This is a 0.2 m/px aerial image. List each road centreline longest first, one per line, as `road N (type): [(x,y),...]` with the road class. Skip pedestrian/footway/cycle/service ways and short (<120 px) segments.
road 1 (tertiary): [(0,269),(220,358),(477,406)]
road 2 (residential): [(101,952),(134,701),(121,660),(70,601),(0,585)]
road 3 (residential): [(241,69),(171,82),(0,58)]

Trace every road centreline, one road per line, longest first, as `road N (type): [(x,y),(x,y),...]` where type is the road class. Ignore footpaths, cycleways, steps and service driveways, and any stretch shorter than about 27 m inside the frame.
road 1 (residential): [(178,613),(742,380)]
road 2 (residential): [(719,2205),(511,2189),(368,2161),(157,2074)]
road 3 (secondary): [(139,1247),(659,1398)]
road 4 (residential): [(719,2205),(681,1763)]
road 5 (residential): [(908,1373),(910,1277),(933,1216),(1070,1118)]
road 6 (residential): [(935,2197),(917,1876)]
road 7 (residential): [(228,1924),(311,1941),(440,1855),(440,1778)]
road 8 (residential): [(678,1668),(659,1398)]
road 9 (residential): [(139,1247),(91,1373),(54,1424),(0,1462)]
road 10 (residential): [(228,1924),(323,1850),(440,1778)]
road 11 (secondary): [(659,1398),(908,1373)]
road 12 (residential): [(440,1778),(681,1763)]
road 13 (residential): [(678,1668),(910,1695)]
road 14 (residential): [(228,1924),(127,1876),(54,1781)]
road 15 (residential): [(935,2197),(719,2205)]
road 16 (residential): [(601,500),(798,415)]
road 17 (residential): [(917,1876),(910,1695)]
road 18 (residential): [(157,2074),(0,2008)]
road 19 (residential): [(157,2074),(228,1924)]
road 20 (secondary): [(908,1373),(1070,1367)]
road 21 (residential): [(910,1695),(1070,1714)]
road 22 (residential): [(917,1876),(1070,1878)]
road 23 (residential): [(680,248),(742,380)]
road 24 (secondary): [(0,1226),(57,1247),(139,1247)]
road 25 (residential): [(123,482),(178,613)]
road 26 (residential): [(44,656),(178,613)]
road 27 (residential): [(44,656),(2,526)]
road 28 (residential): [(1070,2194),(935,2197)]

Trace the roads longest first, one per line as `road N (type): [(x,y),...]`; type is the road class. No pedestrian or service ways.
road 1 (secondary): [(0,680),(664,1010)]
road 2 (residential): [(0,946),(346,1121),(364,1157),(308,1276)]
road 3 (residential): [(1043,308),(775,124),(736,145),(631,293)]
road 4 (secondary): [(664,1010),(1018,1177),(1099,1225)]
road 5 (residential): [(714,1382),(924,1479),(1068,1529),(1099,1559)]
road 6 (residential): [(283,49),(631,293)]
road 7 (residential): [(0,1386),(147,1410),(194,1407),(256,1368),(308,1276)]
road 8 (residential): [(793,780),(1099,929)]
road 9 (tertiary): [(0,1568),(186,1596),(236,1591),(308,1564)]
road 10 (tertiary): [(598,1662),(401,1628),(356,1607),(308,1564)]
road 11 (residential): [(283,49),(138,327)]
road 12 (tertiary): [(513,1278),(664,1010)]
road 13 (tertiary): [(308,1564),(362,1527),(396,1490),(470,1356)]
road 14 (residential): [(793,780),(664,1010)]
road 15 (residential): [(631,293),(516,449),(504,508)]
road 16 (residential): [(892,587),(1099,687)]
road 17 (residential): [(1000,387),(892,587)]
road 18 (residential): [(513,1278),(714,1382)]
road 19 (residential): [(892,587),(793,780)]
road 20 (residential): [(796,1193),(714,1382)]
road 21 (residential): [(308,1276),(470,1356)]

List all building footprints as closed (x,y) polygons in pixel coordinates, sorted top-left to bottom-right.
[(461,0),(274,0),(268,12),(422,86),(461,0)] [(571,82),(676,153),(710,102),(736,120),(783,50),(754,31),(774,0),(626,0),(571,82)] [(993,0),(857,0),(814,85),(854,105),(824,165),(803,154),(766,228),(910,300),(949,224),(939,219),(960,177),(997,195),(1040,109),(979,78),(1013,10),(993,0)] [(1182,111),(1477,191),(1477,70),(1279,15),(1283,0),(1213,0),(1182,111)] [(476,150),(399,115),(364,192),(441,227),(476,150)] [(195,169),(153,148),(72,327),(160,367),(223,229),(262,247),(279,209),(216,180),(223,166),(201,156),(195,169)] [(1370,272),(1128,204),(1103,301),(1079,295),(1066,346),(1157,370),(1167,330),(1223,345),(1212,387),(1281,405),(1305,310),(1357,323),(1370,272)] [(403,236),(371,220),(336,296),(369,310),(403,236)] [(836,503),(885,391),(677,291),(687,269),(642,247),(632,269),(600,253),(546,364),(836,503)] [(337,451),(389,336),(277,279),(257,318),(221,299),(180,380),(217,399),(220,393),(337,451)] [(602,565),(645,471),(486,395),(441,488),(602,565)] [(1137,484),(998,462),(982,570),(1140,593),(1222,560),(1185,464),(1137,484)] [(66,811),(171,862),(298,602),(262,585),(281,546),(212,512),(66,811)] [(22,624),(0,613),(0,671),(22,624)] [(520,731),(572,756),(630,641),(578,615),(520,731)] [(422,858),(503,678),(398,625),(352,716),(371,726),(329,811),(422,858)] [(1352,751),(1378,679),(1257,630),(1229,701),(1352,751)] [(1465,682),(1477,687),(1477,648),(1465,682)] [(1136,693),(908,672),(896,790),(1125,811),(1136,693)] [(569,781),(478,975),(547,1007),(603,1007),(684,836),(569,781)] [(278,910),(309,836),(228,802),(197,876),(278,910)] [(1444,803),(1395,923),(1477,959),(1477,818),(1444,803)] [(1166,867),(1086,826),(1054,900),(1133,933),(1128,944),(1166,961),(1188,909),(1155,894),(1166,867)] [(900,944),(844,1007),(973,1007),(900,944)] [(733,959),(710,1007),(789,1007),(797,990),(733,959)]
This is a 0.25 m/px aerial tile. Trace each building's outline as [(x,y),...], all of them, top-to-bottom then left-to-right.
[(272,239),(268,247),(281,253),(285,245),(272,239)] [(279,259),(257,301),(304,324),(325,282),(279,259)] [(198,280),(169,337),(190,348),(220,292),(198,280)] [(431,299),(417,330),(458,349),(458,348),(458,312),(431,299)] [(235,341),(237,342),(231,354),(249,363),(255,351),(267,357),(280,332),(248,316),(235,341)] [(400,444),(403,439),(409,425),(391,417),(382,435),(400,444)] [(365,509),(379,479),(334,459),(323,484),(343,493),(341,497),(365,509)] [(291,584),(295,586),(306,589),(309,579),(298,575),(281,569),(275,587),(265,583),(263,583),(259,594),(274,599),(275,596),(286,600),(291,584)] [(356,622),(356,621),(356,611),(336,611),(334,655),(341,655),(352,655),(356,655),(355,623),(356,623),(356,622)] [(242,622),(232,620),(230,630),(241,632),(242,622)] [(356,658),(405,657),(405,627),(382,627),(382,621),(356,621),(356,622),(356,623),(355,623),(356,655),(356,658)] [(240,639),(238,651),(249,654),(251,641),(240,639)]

++++

### [TASK OBJECTIVE]
Would you write down every record again, exactly?

### [TASK RESPONSE]
This is a 0.2 m/px aerial image. List each road centreline longest first, one per line, as `road N (type): [(x,y),...]` with the road class. Skip pedestrian/footway/cycle/service ways and short (<120 px) segments.
road 1 (tertiary): [(0,269),(220,358),(477,406)]
road 2 (residential): [(101,952),(134,701),(121,660),(70,601),(0,585)]
road 3 (residential): [(241,69),(171,82),(0,58)]

Trace every road centreline, one road per line, longest first, as `road N (type): [(x,y),(x,y),...]` where type is the road class. Ignore footpaths, cycleways, steps and service driveways, and any stretch shorter than about 27 m inside the frame.
road 1 (residential): [(178,613),(742,380)]
road 2 (residential): [(719,2205),(511,2189),(368,2161),(157,2074)]
road 3 (secondary): [(139,1247),(659,1398)]
road 4 (residential): [(719,2205),(681,1763)]
road 5 (residential): [(908,1373),(910,1277),(933,1216),(1070,1118)]
road 6 (residential): [(935,2197),(917,1876)]
road 7 (residential): [(228,1924),(311,1941),(440,1855),(440,1778)]
road 8 (residential): [(678,1668),(659,1398)]
road 9 (residential): [(139,1247),(91,1373),(54,1424),(0,1462)]
road 10 (residential): [(228,1924),(323,1850),(440,1778)]
road 11 (secondary): [(659,1398),(908,1373)]
road 12 (residential): [(440,1778),(681,1763)]
road 13 (residential): [(678,1668),(910,1695)]
road 14 (residential): [(228,1924),(127,1876),(54,1781)]
road 15 (residential): [(935,2197),(719,2205)]
road 16 (residential): [(601,500),(798,415)]
road 17 (residential): [(917,1876),(910,1695)]
road 18 (residential): [(157,2074),(0,2008)]
road 19 (residential): [(157,2074),(228,1924)]
road 20 (secondary): [(908,1373),(1070,1367)]
road 21 (residential): [(910,1695),(1070,1714)]
road 22 (residential): [(917,1876),(1070,1878)]
road 23 (residential): [(680,248),(742,380)]
road 24 (secondary): [(0,1226),(57,1247),(139,1247)]
road 25 (residential): [(123,482),(178,613)]
road 26 (residential): [(44,656),(178,613)]
road 27 (residential): [(44,656),(2,526)]
road 28 (residential): [(1070,2194),(935,2197)]

Trace the roads longest first, one per line as `road N (type): [(x,y),...]`; type is the road class. No pedestrian or service ways.
road 1 (secondary): [(0,680),(664,1010)]
road 2 (residential): [(0,946),(346,1121),(364,1157),(308,1276)]
road 3 (residential): [(1043,308),(775,124),(736,145),(631,293)]
road 4 (secondary): [(664,1010),(1018,1177),(1099,1225)]
road 5 (residential): [(714,1382),(924,1479),(1068,1529),(1099,1559)]
road 6 (residential): [(283,49),(631,293)]
road 7 (residential): [(0,1386),(147,1410),(194,1407),(256,1368),(308,1276)]
road 8 (residential): [(793,780),(1099,929)]
road 9 (tertiary): [(0,1568),(186,1596),(236,1591),(308,1564)]
road 10 (tertiary): [(598,1662),(401,1628),(356,1607),(308,1564)]
road 11 (residential): [(283,49),(138,327)]
road 12 (tertiary): [(513,1278),(664,1010)]
road 13 (tertiary): [(308,1564),(362,1527),(396,1490),(470,1356)]
road 14 (residential): [(793,780),(664,1010)]
road 15 (residential): [(631,293),(516,449),(504,508)]
road 16 (residential): [(892,587),(1099,687)]
road 17 (residential): [(1000,387),(892,587)]
road 18 (residential): [(513,1278),(714,1382)]
road 19 (residential): [(892,587),(793,780)]
road 20 (residential): [(796,1193),(714,1382)]
road 21 (residential): [(308,1276),(470,1356)]

List all building footprints as closed (x,y) polygons in pixel coordinates, sorted top-left to bottom-right.
[(461,0),(274,0),(268,12),(422,86),(461,0)] [(571,82),(676,153),(710,102),(736,120),(783,50),(754,31),(774,0),(626,0),(571,82)] [(993,0),(857,0),(814,85),(854,105),(824,165),(803,154),(766,228),(910,300),(949,224),(939,219),(960,177),(997,195),(1040,109),(979,78),(1013,10),(993,0)] [(1182,111),(1477,191),(1477,70),(1279,15),(1283,0),(1213,0),(1182,111)] [(476,150),(399,115),(364,192),(441,227),(476,150)] [(195,169),(153,148),(72,327),(160,367),(223,229),(262,247),(279,209),(216,180),(223,166),(201,156),(195,169)] [(1370,272),(1128,204),(1103,301),(1079,295),(1066,346),(1157,370),(1167,330),(1223,345),(1212,387),(1281,405),(1305,310),(1357,323),(1370,272)] [(403,236),(371,220),(336,296),(369,310),(403,236)] [(836,503),(885,391),(677,291),(687,269),(642,247),(632,269),(600,253),(546,364),(836,503)] [(337,451),(389,336),(277,279),(257,318),(221,299),(180,380),(217,399),(220,393),(337,451)] [(602,565),(645,471),(486,395),(441,488),(602,565)] [(1137,484),(998,462),(982,570),(1140,593),(1222,560),(1185,464),(1137,484)] [(66,811),(171,862),(298,602),(262,585),(281,546),(212,512),(66,811)] [(22,624),(0,613),(0,671),(22,624)] [(520,731),(572,756),(630,641),(578,615),(520,731)] [(422,858),(503,678),(398,625),(352,716),(371,726),(329,811),(422,858)] [(1352,751),(1378,679),(1257,630),(1229,701),(1352,751)] [(1465,682),(1477,687),(1477,648),(1465,682)] [(1136,693),(908,672),(896,790),(1125,811),(1136,693)] [(569,781),(478,975),(547,1007),(603,1007),(684,836),(569,781)] [(278,910),(309,836),(228,802),(197,876),(278,910)] [(1444,803),(1395,923),(1477,959),(1477,818),(1444,803)] [(1166,867),(1086,826),(1054,900),(1133,933),(1128,944),(1166,961),(1188,909),(1155,894),(1166,867)] [(900,944),(844,1007),(973,1007),(900,944)] [(733,959),(710,1007),(789,1007),(797,990),(733,959)]
This is a 0.25 m/px aerial tile. Trace each building's outline as [(x,y),...], all of them, top-to-bottom then left-to-right.
[(272,239),(268,247),(281,253),(285,245),(272,239)] [(279,259),(257,301),(304,324),(325,282),(279,259)] [(198,280),(169,337),(190,348),(220,292),(198,280)] [(431,299),(417,330),(458,349),(458,348),(458,312),(431,299)] [(235,341),(237,342),(231,354),(249,363),(255,351),(267,357),(280,332),(248,316),(235,341)] [(400,444),(403,439),(409,425),(391,417),(382,435),(400,444)] [(365,509),(379,479),(334,459),(323,484),(343,493),(341,497),(365,509)] [(291,584),(295,586),(306,589),(309,579),(298,575),(281,569),(275,587),(265,583),(263,583),(259,594),(274,599),(275,596),(286,600),(291,584)] [(356,622),(356,621),(356,611),(336,611),(334,655),(341,655),(352,655),(356,655),(355,623),(356,623),(356,622)] [(242,622),(232,620),(230,630),(241,632),(242,622)] [(356,658),(405,657),(405,627),(382,627),(382,621),(356,621),(356,622),(356,623),(355,623),(356,655),(356,658)] [(240,639),(238,651),(249,654),(251,641),(240,639)]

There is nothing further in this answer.